*** Opening SOURCE MATERIAL ***
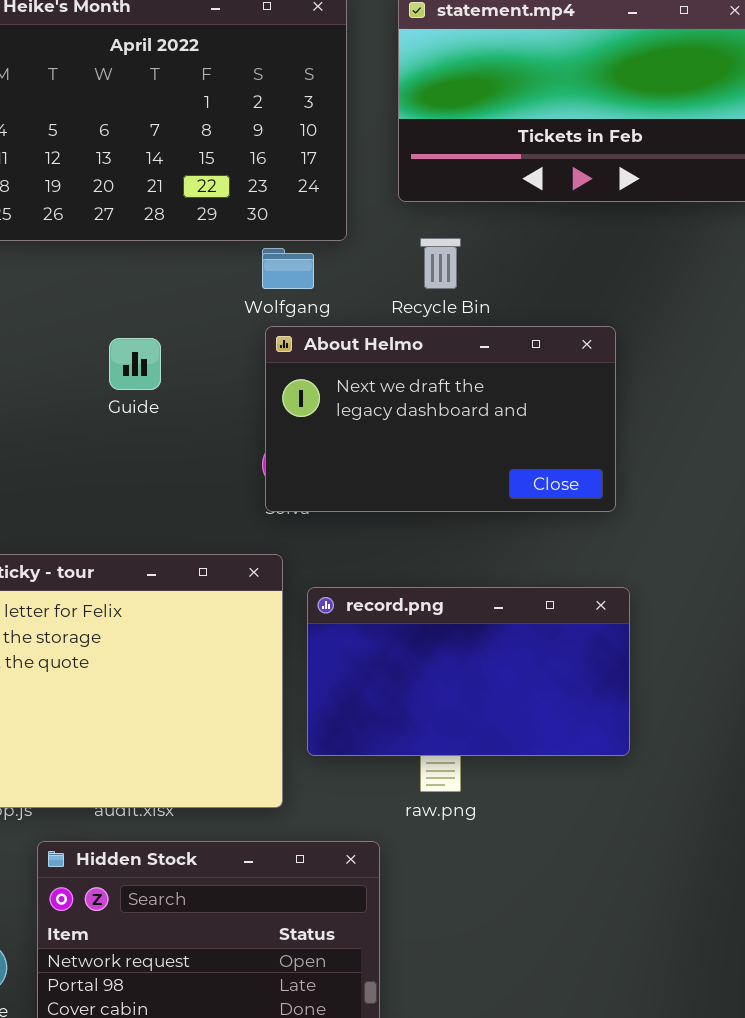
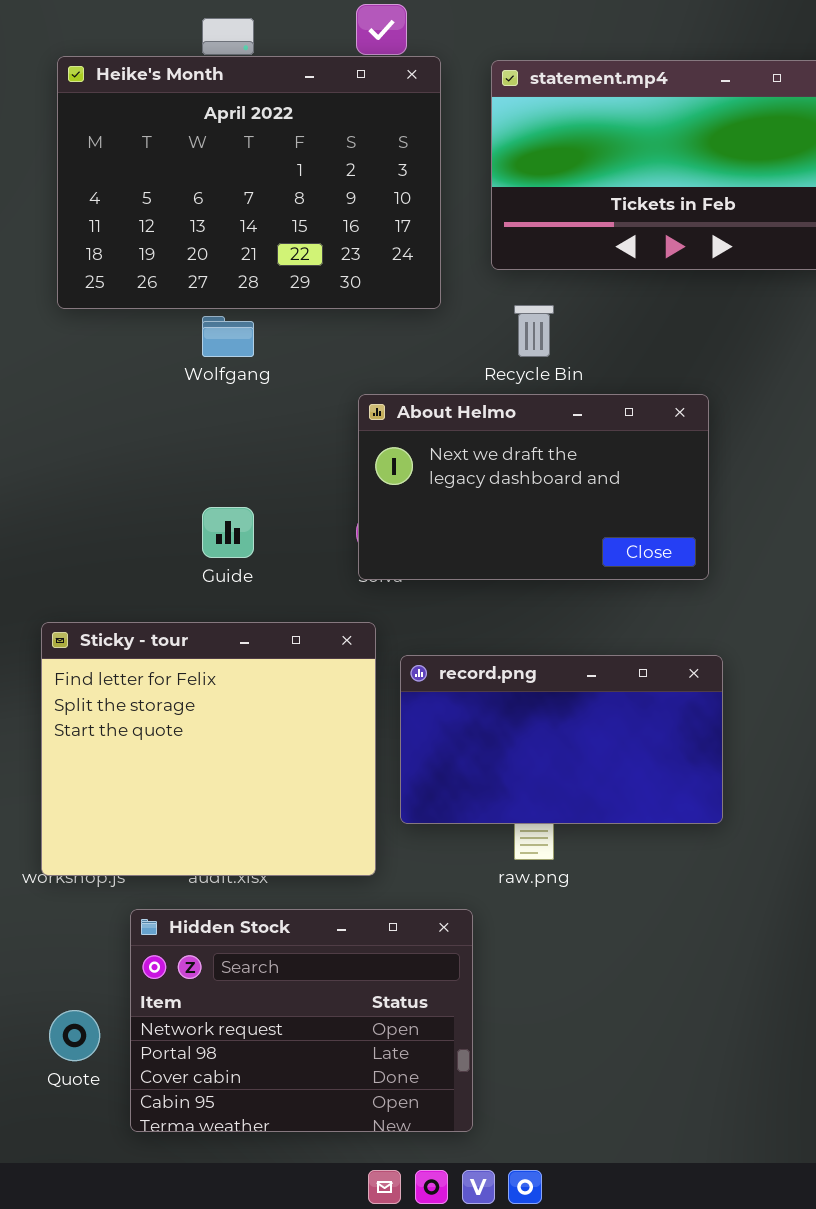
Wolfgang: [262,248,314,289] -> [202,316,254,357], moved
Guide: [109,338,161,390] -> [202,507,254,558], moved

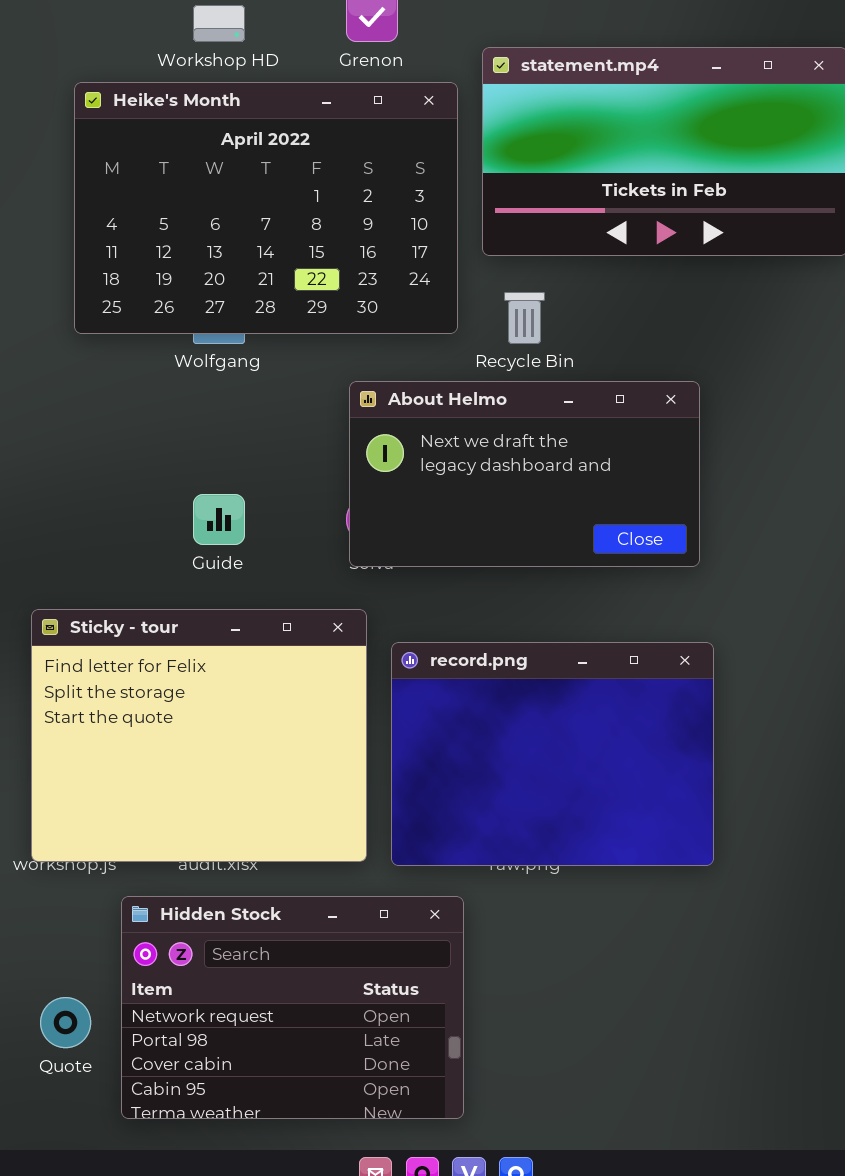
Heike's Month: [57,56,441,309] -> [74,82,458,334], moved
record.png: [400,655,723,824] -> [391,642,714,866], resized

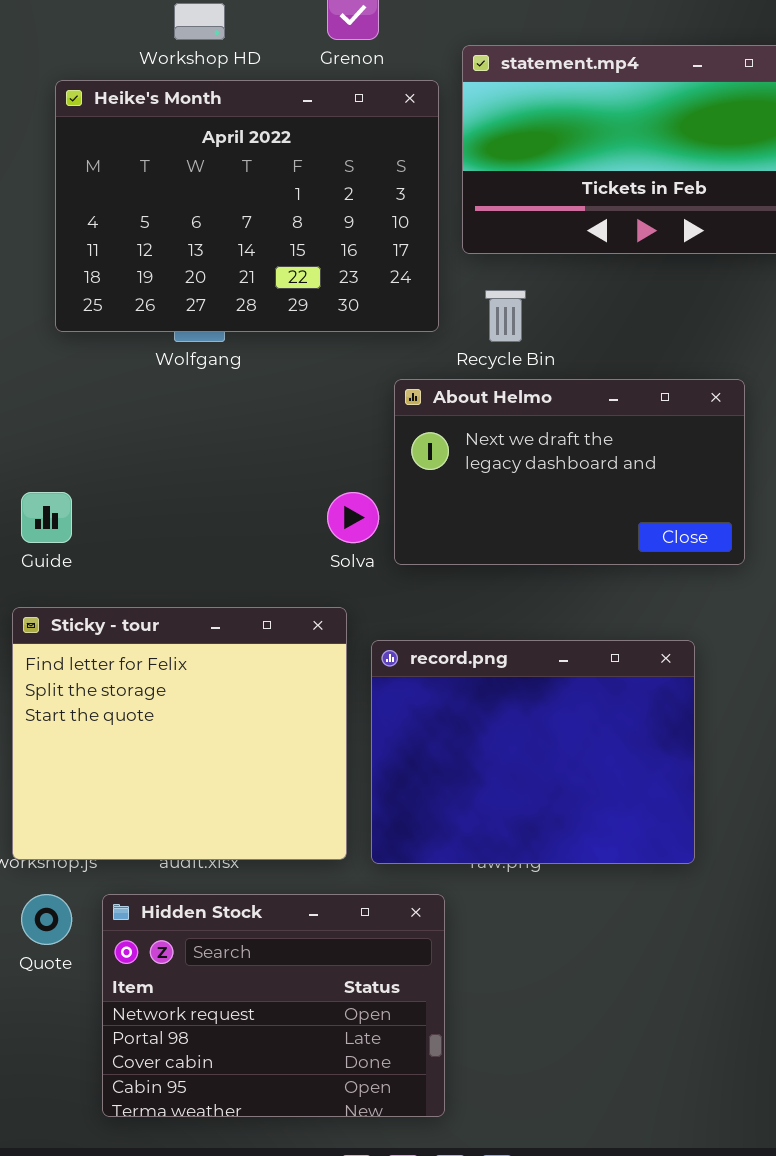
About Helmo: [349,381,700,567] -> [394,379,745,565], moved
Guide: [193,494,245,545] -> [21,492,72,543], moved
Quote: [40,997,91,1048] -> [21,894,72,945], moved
*** Closing SOURCE MATERIAL ***
# TRY IT
Skip the pictures and transcribe the rest of the records exactly.

# EXPECTED OUTPUT
Wolfgang: [262,248,314,289] -> [202,316,254,357], moved
Guide: [109,338,161,390] -> [202,507,254,558], moved

Heike's Month: [57,56,441,309] -> [74,82,458,334], moved
record.png: [400,655,723,824] -> [391,642,714,866], resized

About Helmo: [349,381,700,567] -> [394,379,745,565], moved
Guide: [193,494,245,545] -> [21,492,72,543], moved
Quote: [40,997,91,1048] -> [21,894,72,945], moved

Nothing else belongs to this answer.